# Supplied data

━━━━━━━━━━━━━━━━━━━━

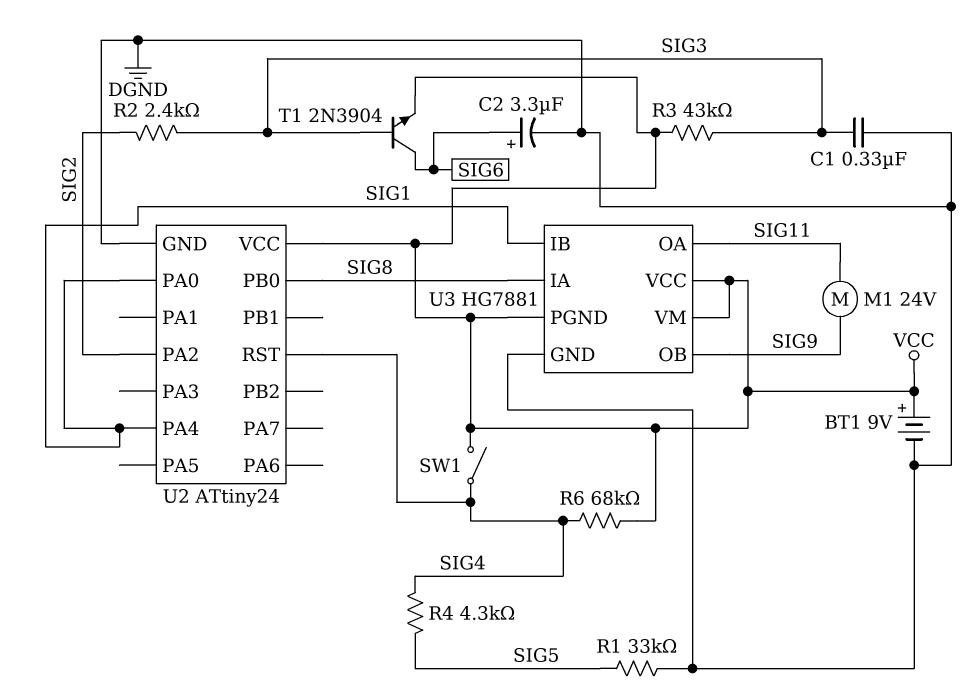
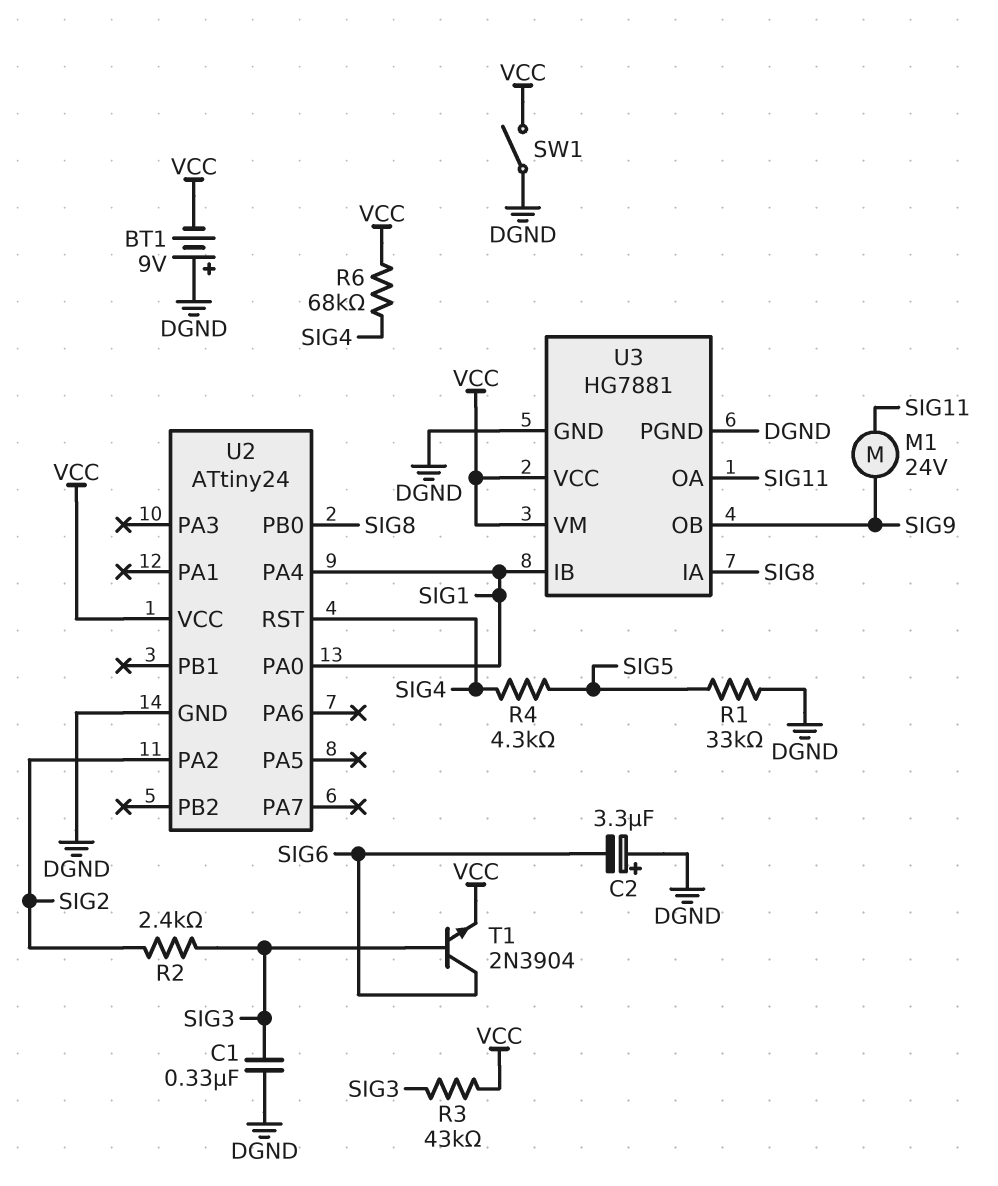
BT1: 9V (plus VCC, minus DGND) -> 9V (plus DGND, minus VCC)
C2: 3.3uF (plus SIG6, minus DGND) -> 3.3uF (plus DGND, minus SIG6)
SW1: switch (SIG4, VCC) -> switch (DGND, VCC)
U3 pin PGND: VCC -> DGND

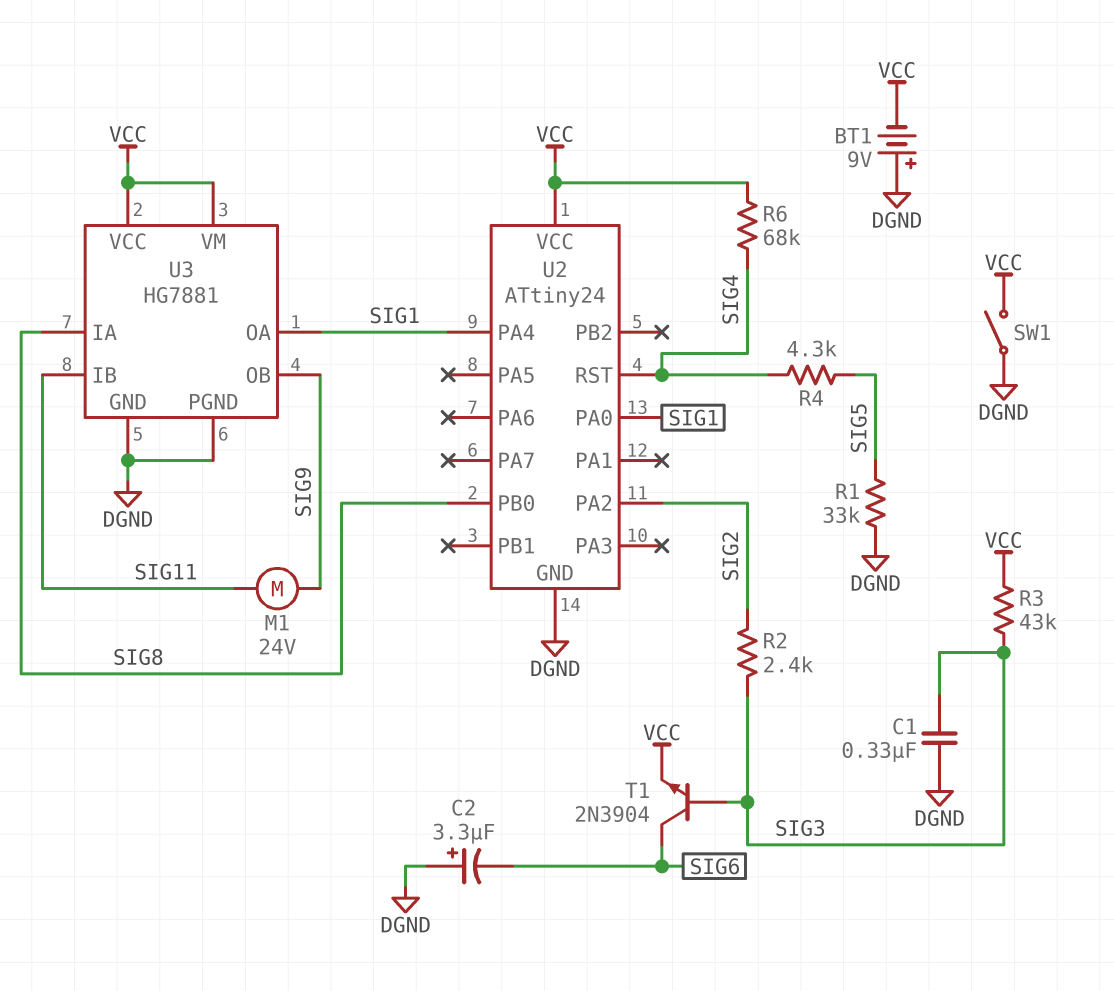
U3 pin IB: SIG1 -> SIG11
U3 pin OA: SIG11 -> SIG1

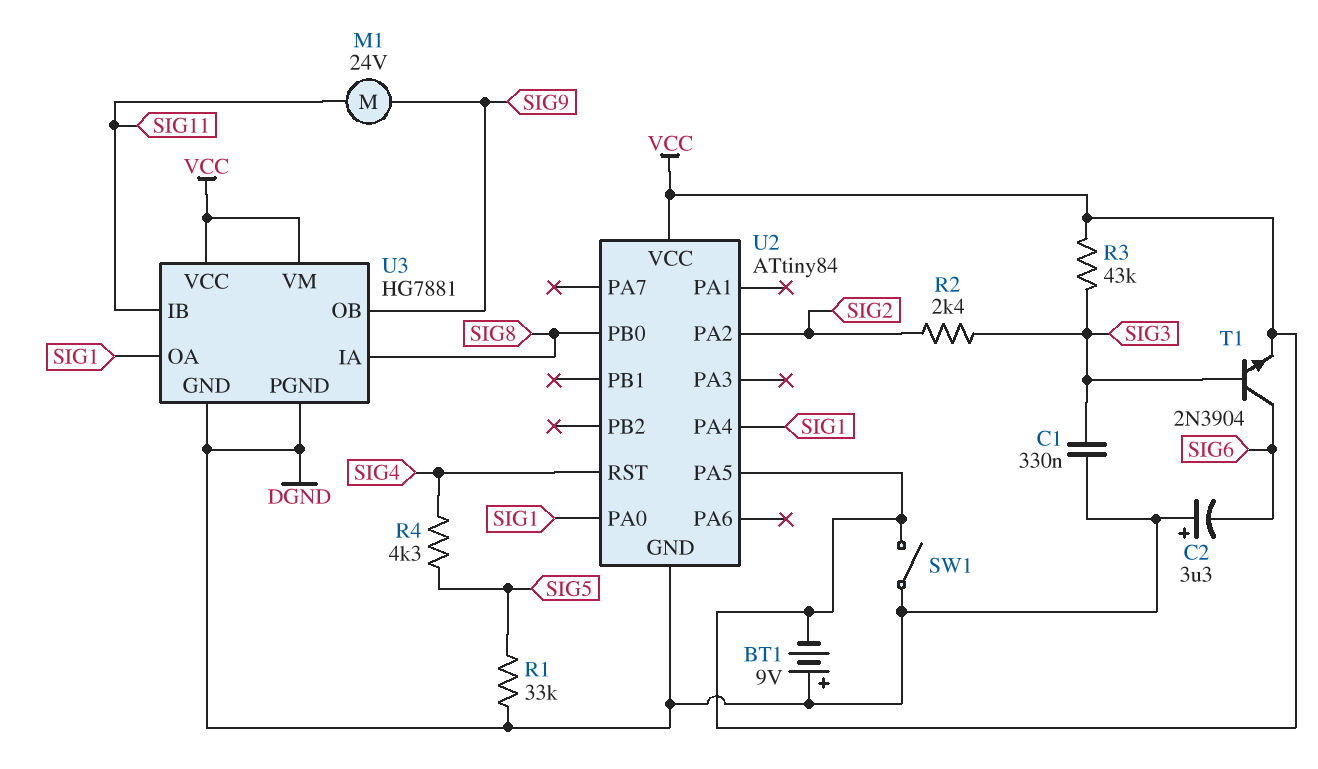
R6: 68k (SIG4, VCC) -> none
U2: ATtiny24 -> ATtiny84
U2 pin PA5: none -> VCC

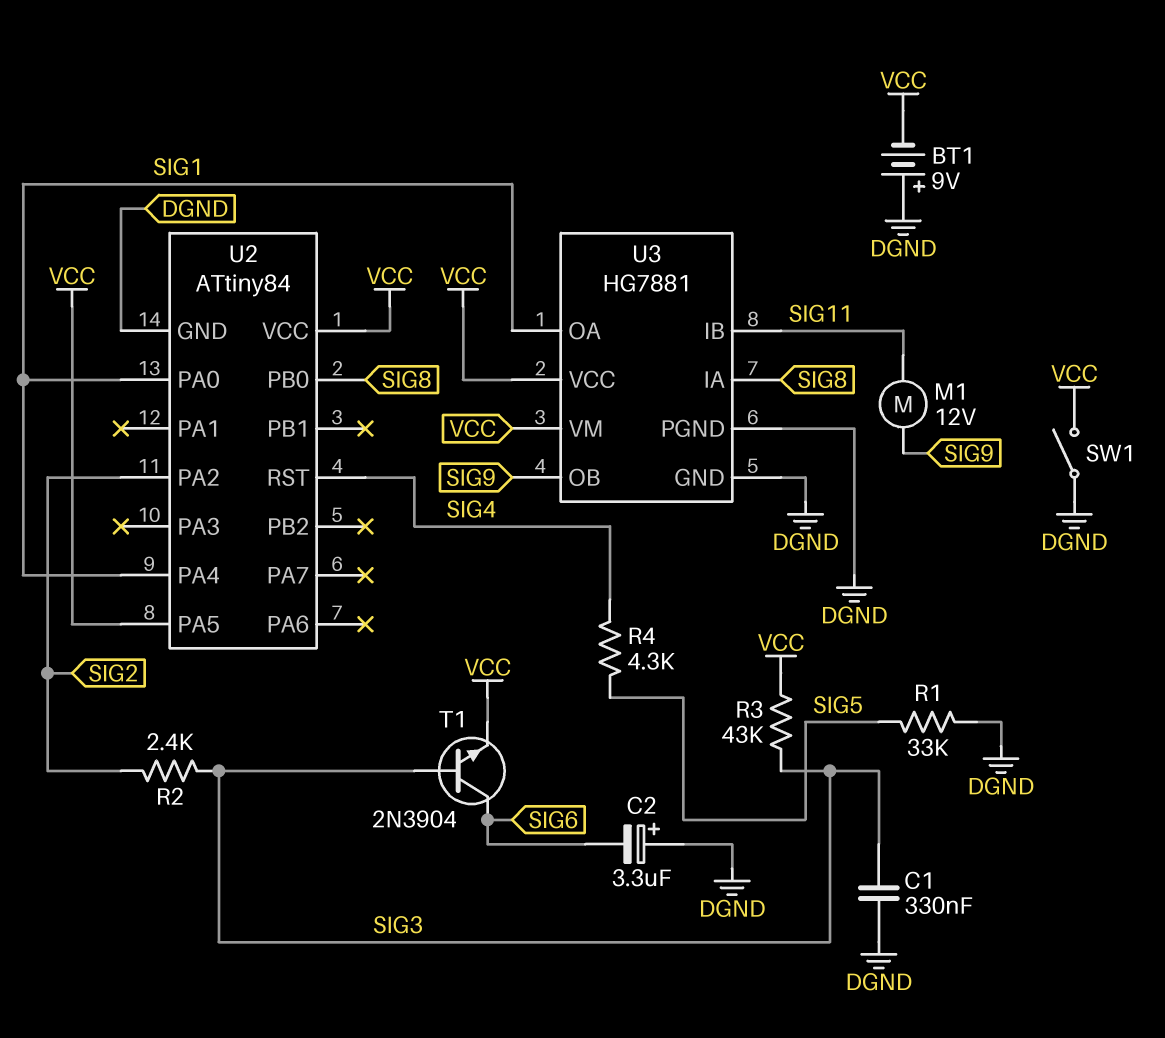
M1: motor 24V (SIG9, SIG11) -> motor 12V (SIG9, SIG11)

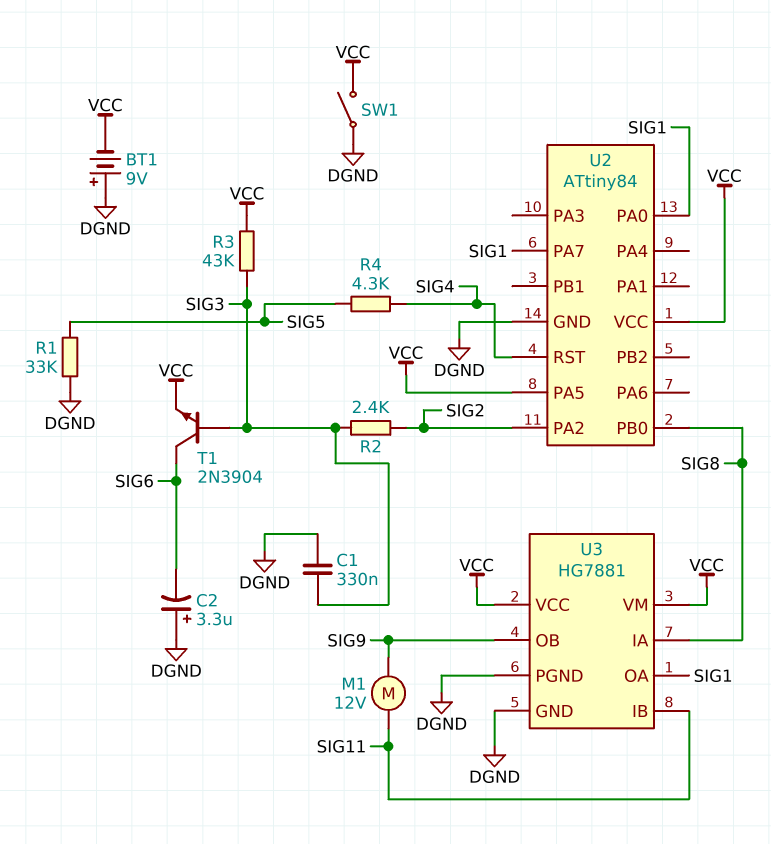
U2 pin PA4: SIG1 -> none
U2 pin PA7: none -> SIG1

━━━━━━━━━━━━━━━━━━━━

# Work order
Filter the records above, keeping each line that contains the word "DGND".

# Written answer
BT1: 9V (plus VCC, minus DGND) -> 9V (plus DGND, minus VCC)
C2: 3.3uF (plus SIG6, minus DGND) -> 3.3uF (plus DGND, minus SIG6)
SW1: switch (SIG4, VCC) -> switch (DGND, VCC)
U3 pin PGND: VCC -> DGND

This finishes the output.